> _SOURCE DATA_:
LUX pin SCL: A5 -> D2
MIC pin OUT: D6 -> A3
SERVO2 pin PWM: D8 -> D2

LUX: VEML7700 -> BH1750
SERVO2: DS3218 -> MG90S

* * *

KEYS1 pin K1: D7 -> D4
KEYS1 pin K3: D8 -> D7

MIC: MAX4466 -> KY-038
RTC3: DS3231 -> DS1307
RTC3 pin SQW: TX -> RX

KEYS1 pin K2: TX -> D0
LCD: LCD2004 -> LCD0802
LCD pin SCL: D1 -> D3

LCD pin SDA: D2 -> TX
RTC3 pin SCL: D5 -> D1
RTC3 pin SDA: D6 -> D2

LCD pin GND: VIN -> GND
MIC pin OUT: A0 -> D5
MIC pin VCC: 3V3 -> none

> _TASK TO COMPLETE_:
From the line that has "LCD pin SDA: D2 -> TX" through the line that has "MIC pin VCC: 3V3 -> none", copy every line exactly as it appears above, and leave out all others.

> _REPLY_:
LCD pin SDA: D2 -> TX
RTC3 pin SCL: D5 -> D1
RTC3 pin SDA: D6 -> D2

LCD pin GND: VIN -> GND
MIC pin OUT: A0 -> D5
MIC pin VCC: 3V3 -> none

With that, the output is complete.